▸ Data extracted from a collection
┄┄┄┄┄┄┄┄┄┄

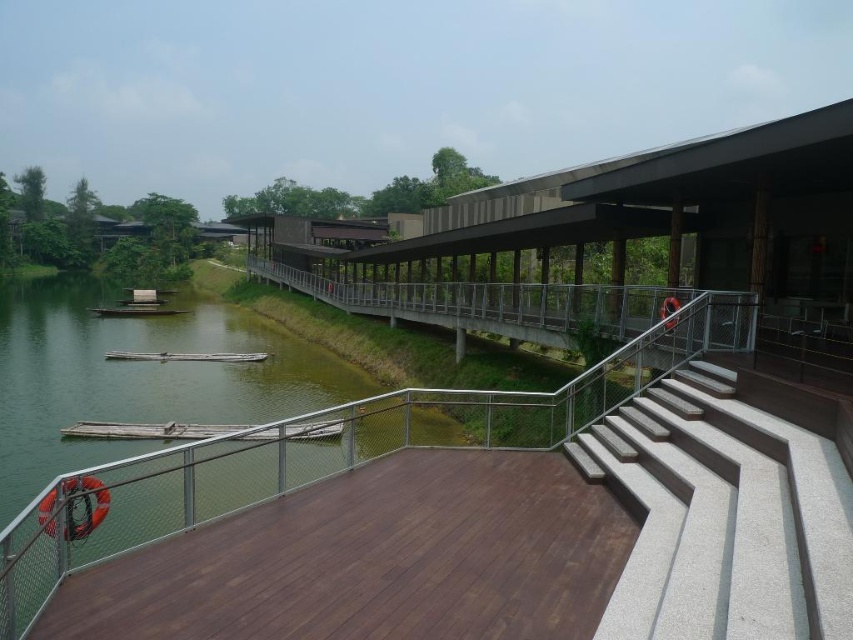
The height and width of the screenshot is (640, 853). What do you see at coordinates (373, 560) in the screenshot?
I see `brown wood deck at lower left` at bounding box center [373, 560].

Does point (502, 476) lie behind point (830, 518)?

Yes, point (502, 476) is farther from viewer.

Describe the element at coordinates (373, 560) in the screenshot. I see `brown wood deck at lower left` at that location.

Where is `brown wood deck at lower left`? This screenshot has width=853, height=640. brown wood deck at lower left is located at coordinates 373,560.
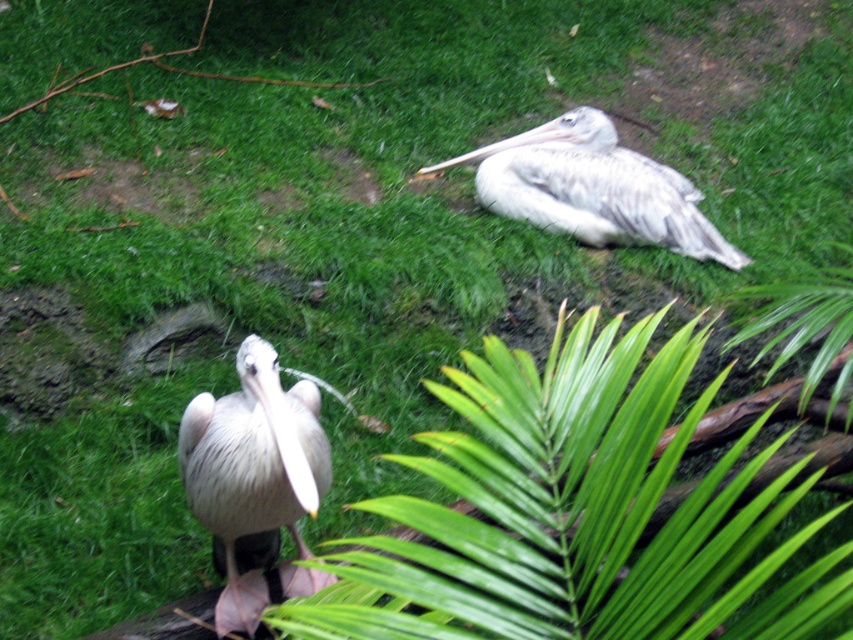
You are a wildlife photographer aiming to capture both the white feathered pelican at center and the white feathered pelican at upper right in a single frame. Based on their sizes in the image, which pelican would you need to adjust your camera settings for to ensure proper focus and exposure?

The white feathered pelican at upper right is wider than the white feathered pelican at center. Since it is larger, you may need to adjust your camera settings to ensure proper focus and exposure for the wider pelican to capture both effectively.

You are a wildlife photographer aiming to capture both pelicans in a single frame. Given that the white feathered pelican at center is closer to you, will you need to adjust your camera focus to include the white feathered pelican at upper right in focus?

The white feathered pelican at center is closer to you, so adjusting the focus to include the white feathered pelican at upper right may be necessary since it is farther away and larger in size.

You are a photographer aiming to capture both white feathered pelican at center and white feathered pelican at upper right in a single shot. Based on their positions, which pelican is positioned to the left side of the other?

The white feathered pelican at center is positioned to the left of the white feathered pelican at upper right.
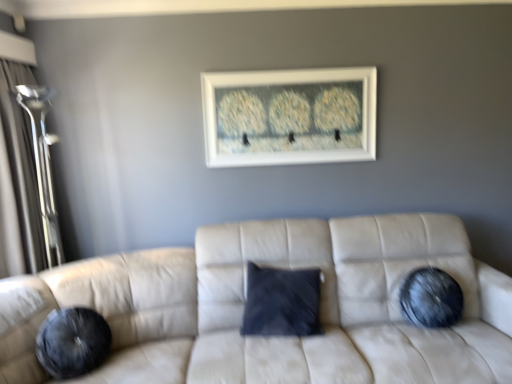
Question: Considering the relative positions of transparent glass door at left and suede beige couch at center in the image provided, is transparent glass door at left in front of suede beige couch at center?

Choices:
 (A) no
 (B) yes

Answer: (A)

Question: From the image's perspective, is transparent glass door at left above suede beige couch at center?

Choices:
 (A) no
 (B) yes

Answer: (B)

Question: Considering the relative sizes of transparent glass door at left and suede beige couch at center in the image provided, is transparent glass door at left bigger than suede beige couch at center?

Choices:
 (A) no
 (B) yes

Answer: (A)

Question: Is transparent glass door at left not close to suede beige couch at center?

Choices:
 (A) yes
 (B) no

Answer: (A)

Question: Is suede beige couch at center surrounded by transparent glass door at left?

Choices:
 (A) yes
 (B) no

Answer: (B)

Question: Is transparent glass door at left to the left or to the right of white matte picture frame at upper center in the image?

Choices:
 (A) left
 (B) right

Answer: (A)

Question: Is transparent glass door at left bigger or smaller than white matte picture frame at upper center?

Choices:
 (A) big
 (B) small

Answer: (A)

Question: From the image's perspective, is transparent glass door at left located above or below white matte picture frame at upper center?

Choices:
 (A) above
 (B) below

Answer: (B)

Question: From a real-world perspective, is transparent glass door at left positioned above or below white matte picture frame at upper center?

Choices:
 (A) below
 (B) above

Answer: (A)

Question: Is white matte picture frame at upper center wider or thinner than transparent glass door at left?

Choices:
 (A) wide
 (B) thin

Answer: (B)

Question: From a real-world perspective, is white matte picture frame at upper center physically located above or below transparent glass door at left?

Choices:
 (A) below
 (B) above

Answer: (B)

Question: Considering the positions of white matte picture frame at upper center and transparent glass door at left in the image, is white matte picture frame at upper center taller or shorter than transparent glass door at left?

Choices:
 (A) tall
 (B) short

Answer: (B)

Question: Considering the positions of point click(x=344, y=155) and point click(x=2, y=61), is point click(x=344, y=155) closer or farther from the camera than point click(x=2, y=61)?

Choices:
 (A) closer
 (B) farther

Answer: (B)

Question: From a real-world perspective, is transparent glass door at left physically located above or below velvety black pillow at right?

Choices:
 (A) below
 (B) above

Answer: (B)

Question: Is transparent glass door at left inside the boundaries of velvety black pillow at right, or outside?

Choices:
 (A) inside
 (B) outside

Answer: (B)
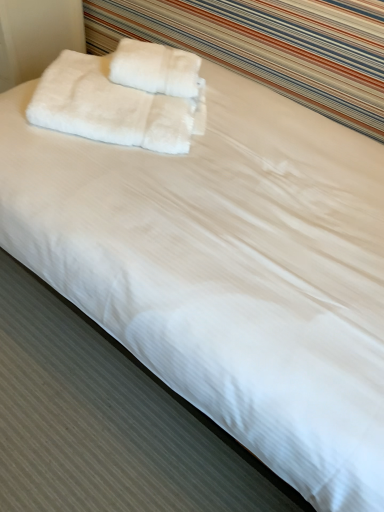
Question: Which direction should I rotate to look at white fluffy towel at upper center, the 1th towel positioned from the right, — up or down?

Choices:
 (A) up
 (B) down

Answer: (A)

Question: From the image's perspective, is white fluffy towel at upper center, the 2th towel viewed from the left, under white fluffy towels at upper left, the second towel viewed from the right?

Choices:
 (A) no
 (B) yes

Answer: (A)

Question: Is white fluffy towel at upper center, the 2th towel viewed from the left, taller than white fluffy towels at upper left, the second towel viewed from the right?

Choices:
 (A) yes
 (B) no

Answer: (B)

Question: Is white fluffy towel at upper center, the 1th towel positioned from the right, surrounding white fluffy towels at upper left, which is the 1th towel from left to right?

Choices:
 (A) no
 (B) yes

Answer: (A)

Question: From the image's perspective, does white fluffy towel at upper center, the 2th towel viewed from the left, appear higher than white fluffy towels at upper left, the second towel viewed from the right?

Choices:
 (A) yes
 (B) no

Answer: (A)

Question: Does white fluffy towel at upper center, the 1th towel positioned from the right, appear on the right side of white fluffy towels at upper left, the second towel viewed from the right?

Choices:
 (A) no
 (B) yes

Answer: (B)

Question: Can you confirm if white fluffy towel at upper center, the 2th towel viewed from the left, is smaller than white fluffy towels at upper left, the second towel viewed from the right?

Choices:
 (A) no
 (B) yes

Answer: (B)

Question: Is white fluffy towels at upper left, the second towel viewed from the right, to the left of white fluffy towel at upper center, the 2th towel viewed from the left, from the viewer's perspective?

Choices:
 (A) yes
 (B) no

Answer: (A)

Question: Can you confirm if white fluffy towels at upper left, the second towel viewed from the right, is positioned to the right of white fluffy towel at upper center, the 2th towel viewed from the left?

Choices:
 (A) no
 (B) yes

Answer: (A)

Question: Can you confirm if white fluffy towels at upper left, the second towel viewed from the right, is taller than white fluffy towel at upper center, the 2th towel viewed from the left?

Choices:
 (A) yes
 (B) no

Answer: (A)

Question: Is the surface of white fluffy towels at upper left, which is the 1th towel from left to right, in direct contact with white fluffy towel at upper center, the 1th towel positioned from the right?

Choices:
 (A) no
 (B) yes

Answer: (B)

Question: Does white fluffy towels at upper left, the second towel viewed from the right, have a smaller size compared to white fluffy towel at upper center, the 1th towel positioned from the right?

Choices:
 (A) no
 (B) yes

Answer: (A)

Question: Is white fluffy towels at upper left, which is the 1th towel from left to right, not near white fluffy towel at upper center, the 2th towel viewed from the left?

Choices:
 (A) yes
 (B) no

Answer: (B)

Question: Is point (82, 114) positioned closer to the camera than point (142, 74)?

Choices:
 (A) farther
 (B) closer

Answer: (B)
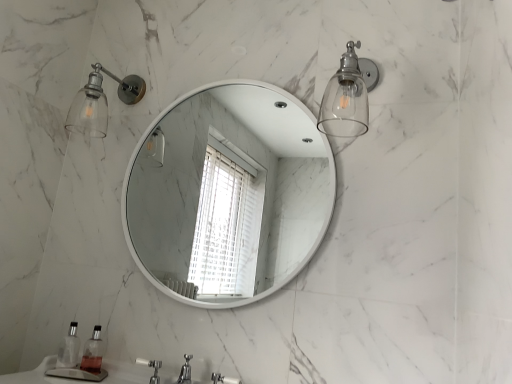
Question: Is clear glass sconce at upper right wider than white plastic faucet at lower center?

Choices:
 (A) no
 (B) yes

Answer: (B)

Question: Considering the relative sizes of clear glass sconce at upper right and white plastic faucet at lower center in the image provided, is clear glass sconce at upper right smaller than white plastic faucet at lower center?

Choices:
 (A) no
 (B) yes

Answer: (A)

Question: Considering the relative positions of clear glass sconce at upper right and white plastic faucet at lower center in the image provided, is clear glass sconce at upper right to the left of white plastic faucet at lower center from the viewer's perspective?

Choices:
 (A) yes
 (B) no

Answer: (B)

Question: Is white plastic faucet at lower center surrounded by clear glass sconce at upper right?

Choices:
 (A) no
 (B) yes

Answer: (A)

Question: Is clear glass sconce at upper right behind white plastic faucet at lower center?

Choices:
 (A) yes
 (B) no

Answer: (B)

Question: From a real-world perspective, is clear glass sconce at upper right located beneath white plastic faucet at lower center?

Choices:
 (A) no
 (B) yes

Answer: (A)

Question: Could you tell me if clear glass sconce at upper left is facing clear glass soap dispenser at lower left, positioned as the second soap dispenser in left-to-right order?

Choices:
 (A) no
 (B) yes

Answer: (A)

Question: Does clear glass sconce at upper left appear on the right side of clear glass soap dispenser at lower left, positioned as the second soap dispenser in left-to-right order?

Choices:
 (A) no
 (B) yes

Answer: (A)

Question: Is clear glass sconce at upper left further to camera compared to clear glass soap dispenser at lower left, positioned as the second soap dispenser in left-to-right order?

Choices:
 (A) yes
 (B) no

Answer: (A)

Question: Is clear glass sconce at upper left looking in the opposite direction of clear glass soap dispenser at lower left, positioned as the second soap dispenser in left-to-right order?

Choices:
 (A) yes
 (B) no

Answer: (B)

Question: From a real-world perspective, does clear glass sconce at upper left stand above clear glass soap dispenser at lower left, positioned as the second soap dispenser in left-to-right order?

Choices:
 (A) yes
 (B) no

Answer: (A)

Question: Does clear glass sconce at upper left have a greater width compared to clear glass soap dispenser at lower left, the 1th soap dispenser from the right?

Choices:
 (A) yes
 (B) no

Answer: (A)

Question: From the image's perspective, does white glossy mirror at center appear lower than white plastic faucet at lower center?

Choices:
 (A) no
 (B) yes

Answer: (A)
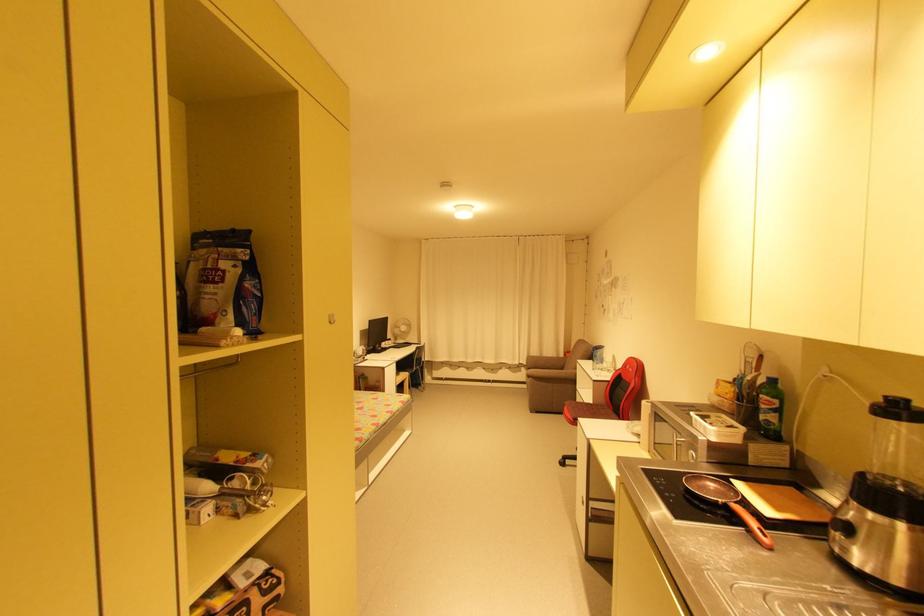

┄┄┄┄┄┄┄┄┄┄

▸ PROBLEM
Reproduce the records above word for word, beginning at the start of the records and stopping after the line that contains "at coordinates 373,560.". Leave out the pictures.

▸ ANSWER FOR THE TASK
The height and width of the screenshot is (640, 853). What do you see at coordinates (373, 560) in the screenshot?
I see `brown wood deck at lower left` at bounding box center [373, 560].

Does point (502, 476) lie behind point (830, 518)?

Yes, point (502, 476) is farther from viewer.

Describe the element at coordinates (373, 560) in the screenshot. I see `brown wood deck at lower left` at that location.

Where is `brown wood deck at lower left`? This screenshot has width=853, height=640. brown wood deck at lower left is located at coordinates 373,560.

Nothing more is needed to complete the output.